Start of Block

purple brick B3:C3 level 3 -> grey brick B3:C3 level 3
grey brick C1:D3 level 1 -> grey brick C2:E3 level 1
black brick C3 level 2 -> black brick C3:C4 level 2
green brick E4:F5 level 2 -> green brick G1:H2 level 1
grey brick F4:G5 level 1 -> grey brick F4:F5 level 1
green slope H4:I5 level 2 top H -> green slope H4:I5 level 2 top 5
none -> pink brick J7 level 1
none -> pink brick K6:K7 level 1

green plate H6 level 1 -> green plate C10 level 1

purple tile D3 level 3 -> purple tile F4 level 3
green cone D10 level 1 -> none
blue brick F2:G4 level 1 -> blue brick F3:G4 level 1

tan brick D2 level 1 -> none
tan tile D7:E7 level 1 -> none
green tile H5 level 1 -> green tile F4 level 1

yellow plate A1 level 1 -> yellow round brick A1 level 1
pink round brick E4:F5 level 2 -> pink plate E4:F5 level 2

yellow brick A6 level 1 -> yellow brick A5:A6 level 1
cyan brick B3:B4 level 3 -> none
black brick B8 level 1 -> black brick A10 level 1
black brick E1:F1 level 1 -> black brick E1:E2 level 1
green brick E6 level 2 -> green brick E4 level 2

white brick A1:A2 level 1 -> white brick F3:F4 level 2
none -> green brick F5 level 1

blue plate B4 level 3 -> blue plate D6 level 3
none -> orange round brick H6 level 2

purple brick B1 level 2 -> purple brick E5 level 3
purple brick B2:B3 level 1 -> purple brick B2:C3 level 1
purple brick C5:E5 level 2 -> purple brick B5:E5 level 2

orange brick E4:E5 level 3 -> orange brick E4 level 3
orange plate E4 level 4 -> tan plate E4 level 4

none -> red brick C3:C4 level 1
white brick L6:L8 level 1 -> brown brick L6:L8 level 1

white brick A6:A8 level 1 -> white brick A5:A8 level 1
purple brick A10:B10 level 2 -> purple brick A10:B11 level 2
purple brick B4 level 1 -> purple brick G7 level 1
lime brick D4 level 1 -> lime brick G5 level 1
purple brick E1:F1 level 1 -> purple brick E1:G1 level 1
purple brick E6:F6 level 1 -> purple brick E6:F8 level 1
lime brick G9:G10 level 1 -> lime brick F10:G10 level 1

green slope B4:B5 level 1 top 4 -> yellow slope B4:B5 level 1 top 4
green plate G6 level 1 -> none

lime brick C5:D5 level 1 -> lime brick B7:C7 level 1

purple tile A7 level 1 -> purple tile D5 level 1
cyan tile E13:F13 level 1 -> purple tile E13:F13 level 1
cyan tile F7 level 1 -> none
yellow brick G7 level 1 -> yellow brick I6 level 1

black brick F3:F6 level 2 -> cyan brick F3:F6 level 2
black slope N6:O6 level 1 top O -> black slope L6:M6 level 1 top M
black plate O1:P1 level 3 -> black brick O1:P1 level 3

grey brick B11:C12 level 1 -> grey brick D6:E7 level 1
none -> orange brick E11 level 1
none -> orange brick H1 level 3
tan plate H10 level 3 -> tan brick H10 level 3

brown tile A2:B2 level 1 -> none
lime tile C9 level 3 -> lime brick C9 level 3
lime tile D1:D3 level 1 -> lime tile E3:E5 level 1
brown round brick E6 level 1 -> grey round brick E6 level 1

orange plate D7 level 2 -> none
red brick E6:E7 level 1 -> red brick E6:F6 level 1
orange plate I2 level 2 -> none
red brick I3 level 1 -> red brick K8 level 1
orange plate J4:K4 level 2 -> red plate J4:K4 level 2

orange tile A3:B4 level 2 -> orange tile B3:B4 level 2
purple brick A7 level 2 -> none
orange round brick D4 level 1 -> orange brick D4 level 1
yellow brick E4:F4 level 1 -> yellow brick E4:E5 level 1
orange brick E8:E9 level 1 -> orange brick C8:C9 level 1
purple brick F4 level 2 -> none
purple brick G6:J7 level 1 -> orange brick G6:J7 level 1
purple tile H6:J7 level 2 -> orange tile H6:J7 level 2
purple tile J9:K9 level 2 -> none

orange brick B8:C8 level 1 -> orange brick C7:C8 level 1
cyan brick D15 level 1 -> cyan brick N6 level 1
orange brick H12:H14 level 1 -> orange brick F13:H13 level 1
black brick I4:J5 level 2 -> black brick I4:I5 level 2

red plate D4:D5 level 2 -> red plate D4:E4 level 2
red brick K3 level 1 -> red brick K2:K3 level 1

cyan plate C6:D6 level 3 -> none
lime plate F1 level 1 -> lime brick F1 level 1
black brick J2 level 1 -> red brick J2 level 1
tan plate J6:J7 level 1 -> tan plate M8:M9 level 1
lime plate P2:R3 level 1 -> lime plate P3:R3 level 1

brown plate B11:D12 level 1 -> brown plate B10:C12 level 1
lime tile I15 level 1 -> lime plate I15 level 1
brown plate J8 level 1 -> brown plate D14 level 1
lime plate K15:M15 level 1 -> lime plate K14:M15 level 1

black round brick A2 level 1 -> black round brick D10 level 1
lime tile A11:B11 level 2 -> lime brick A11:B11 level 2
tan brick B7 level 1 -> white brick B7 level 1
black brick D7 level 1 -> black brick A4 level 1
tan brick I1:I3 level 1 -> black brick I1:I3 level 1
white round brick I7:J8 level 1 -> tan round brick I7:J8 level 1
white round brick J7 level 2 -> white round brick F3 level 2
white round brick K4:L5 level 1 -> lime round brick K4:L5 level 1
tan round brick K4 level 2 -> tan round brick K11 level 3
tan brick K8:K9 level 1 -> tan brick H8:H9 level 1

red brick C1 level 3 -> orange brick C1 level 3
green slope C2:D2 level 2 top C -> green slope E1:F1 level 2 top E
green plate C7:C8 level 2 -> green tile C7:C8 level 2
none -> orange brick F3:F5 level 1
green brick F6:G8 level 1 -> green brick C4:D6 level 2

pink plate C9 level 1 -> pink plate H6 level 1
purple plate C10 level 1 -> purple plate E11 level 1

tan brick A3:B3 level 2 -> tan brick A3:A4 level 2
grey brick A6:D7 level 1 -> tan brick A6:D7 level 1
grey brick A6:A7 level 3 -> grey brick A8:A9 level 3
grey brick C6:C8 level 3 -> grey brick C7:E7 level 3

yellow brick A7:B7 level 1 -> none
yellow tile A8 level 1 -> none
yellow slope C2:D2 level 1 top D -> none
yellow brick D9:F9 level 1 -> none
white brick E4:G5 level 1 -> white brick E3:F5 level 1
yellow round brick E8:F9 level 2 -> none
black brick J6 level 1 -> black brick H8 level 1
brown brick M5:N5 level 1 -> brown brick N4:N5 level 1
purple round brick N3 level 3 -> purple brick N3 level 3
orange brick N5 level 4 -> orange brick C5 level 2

End of Block

WORK REQUIRED: Having read the entries above, repeat them exactly.

RESPONSE FOR THIS EXERCISE:
purple brick B3:C3 level 3 -> grey brick B3:C3 level 3
grey brick C1:D3 level 1 -> grey brick C2:E3 level 1
black brick C3 level 2 -> black brick C3:C4 level 2
green brick E4:F5 level 2 -> green brick G1:H2 level 1
grey brick F4:G5 level 1 -> grey brick F4:F5 level 1
green slope H4:I5 level 2 top H -> green slope H4:I5 level 2 top 5
none -> pink brick J7 level 1
none -> pink brick K6:K7 level 1

green plate H6 level 1 -> green plate C10 level 1

purple tile D3 level 3 -> purple tile F4 level 3
green cone D10 level 1 -> none
blue brick F2:G4 level 1 -> blue brick F3:G4 level 1

tan brick D2 level 1 -> none
tan tile D7:E7 level 1 -> none
green tile H5 level 1 -> green tile F4 level 1

yellow plate A1 level 1 -> yellow round brick A1 level 1
pink round brick E4:F5 level 2 -> pink plate E4:F5 level 2

yellow brick A6 level 1 -> yellow brick A5:A6 level 1
cyan brick B3:B4 level 3 -> none
black brick B8 level 1 -> black brick A10 level 1
black brick E1:F1 level 1 -> black brick E1:E2 level 1
green brick E6 level 2 -> green brick E4 level 2

white brick A1:A2 level 1 -> white brick F3:F4 level 2
none -> green brick F5 level 1

blue plate B4 level 3 -> blue plate D6 level 3
none -> orange round brick H6 level 2

purple brick B1 level 2 -> purple brick E5 level 3
purple brick B2:B3 level 1 -> purple brick B2:C3 level 1
purple brick C5:E5 level 2 -> purple brick B5:E5 level 2

orange brick E4:E5 level 3 -> orange brick E4 level 3
orange plate E4 level 4 -> tan plate E4 level 4

none -> red brick C3:C4 level 1
white brick L6:L8 level 1 -> brown brick L6:L8 level 1

white brick A6:A8 level 1 -> white brick A5:A8 level 1
purple brick A10:B10 level 2 -> purple brick A10:B11 level 2
purple brick B4 level 1 -> purple brick G7 level 1
lime brick D4 level 1 -> lime brick G5 level 1
purple brick E1:F1 level 1 -> purple brick E1:G1 level 1
purple brick E6:F6 level 1 -> purple brick E6:F8 level 1
lime brick G9:G10 level 1 -> lime brick F10:G10 level 1

green slope B4:B5 level 1 top 4 -> yellow slope B4:B5 level 1 top 4
green plate G6 level 1 -> none

lime brick C5:D5 level 1 -> lime brick B7:C7 level 1

purple tile A7 level 1 -> purple tile D5 level 1
cyan tile E13:F13 level 1 -> purple tile E13:F13 level 1
cyan tile F7 level 1 -> none
yellow brick G7 level 1 -> yellow brick I6 level 1

black brick F3:F6 level 2 -> cyan brick F3:F6 level 2
black slope N6:O6 level 1 top O -> black slope L6:M6 level 1 top M
black plate O1:P1 level 3 -> black brick O1:P1 level 3

grey brick B11:C12 level 1 -> grey brick D6:E7 level 1
none -> orange brick E11 level 1
none -> orange brick H1 level 3
tan plate H10 level 3 -> tan brick H10 level 3

brown tile A2:B2 level 1 -> none
lime tile C9 level 3 -> lime brick C9 level 3
lime tile D1:D3 level 1 -> lime tile E3:E5 level 1
brown round brick E6 level 1 -> grey round brick E6 level 1

orange plate D7 level 2 -> none
red brick E6:E7 level 1 -> red brick E6:F6 level 1
orange plate I2 level 2 -> none
red brick I3 level 1 -> red brick K8 level 1
orange plate J4:K4 level 2 -> red plate J4:K4 level 2

orange tile A3:B4 level 2 -> orange tile B3:B4 level 2
purple brick A7 level 2 -> none
orange round brick D4 level 1 -> orange brick D4 level 1
yellow brick E4:F4 level 1 -> yellow brick E4:E5 level 1
orange brick E8:E9 level 1 -> orange brick C8:C9 level 1
purple brick F4 level 2 -> none
purple brick G6:J7 level 1 -> orange brick G6:J7 level 1
purple tile H6:J7 level 2 -> orange tile H6:J7 level 2
purple tile J9:K9 level 2 -> none

orange brick B8:C8 level 1 -> orange brick C7:C8 level 1
cyan brick D15 level 1 -> cyan brick N6 level 1
orange brick H12:H14 level 1 -> orange brick F13:H13 level 1
black brick I4:J5 level 2 -> black brick I4:I5 level 2

red plate D4:D5 level 2 -> red plate D4:E4 level 2
red brick K3 level 1 -> red brick K2:K3 level 1

cyan plate C6:D6 level 3 -> none
lime plate F1 level 1 -> lime brick F1 level 1
black brick J2 level 1 -> red brick J2 level 1
tan plate J6:J7 level 1 -> tan plate M8:M9 level 1
lime plate P2:R3 level 1 -> lime plate P3:R3 level 1

brown plate B11:D12 level 1 -> brown plate B10:C12 level 1
lime tile I15 level 1 -> lime plate I15 level 1
brown plate J8 level 1 -> brown plate D14 level 1
lime plate K15:M15 level 1 -> lime plate K14:M15 level 1

black round brick A2 level 1 -> black round brick D10 level 1
lime tile A11:B11 level 2 -> lime brick A11:B11 level 2
tan brick B7 level 1 -> white brick B7 level 1
black brick D7 level 1 -> black brick A4 level 1
tan brick I1:I3 level 1 -> black brick I1:I3 level 1
white round brick I7:J8 level 1 -> tan round brick I7:J8 level 1
white round brick J7 level 2 -> white round brick F3 level 2
white round brick K4:L5 level 1 -> lime round brick K4:L5 level 1
tan round brick K4 level 2 -> tan round brick K11 level 3
tan brick K8:K9 level 1 -> tan brick H8:H9 level 1

red brick C1 level 3 -> orange brick C1 level 3
green slope C2:D2 level 2 top C -> green slope E1:F1 level 2 top E
green plate C7:C8 level 2 -> green tile C7:C8 level 2
none -> orange brick F3:F5 level 1
green brick F6:G8 level 1 -> green brick C4:D6 level 2

pink plate C9 level 1 -> pink plate H6 level 1
purple plate C10 level 1 -> purple plate E11 level 1

tan brick A3:B3 level 2 -> tan brick A3:A4 level 2
grey brick A6:D7 level 1 -> tan brick A6:D7 level 1
grey brick A6:A7 level 3 -> grey brick A8:A9 level 3
grey brick C6:C8 level 3 -> grey brick C7:E7 level 3

yellow brick A7:B7 level 1 -> none
yellow tile A8 level 1 -> none
yellow slope C2:D2 level 1 top D -> none
yellow brick D9:F9 level 1 -> none
white brick E4:G5 level 1 -> white brick E3:F5 level 1
yellow round brick E8:F9 level 2 -> none
black brick J6 level 1 -> black brick H8 level 1
brown brick M5:N5 level 1 -> brown brick N4:N5 level 1
purple round brick N3 level 3 -> purple brick N3 level 3
orange brick N5 level 4 -> orange brick C5 level 2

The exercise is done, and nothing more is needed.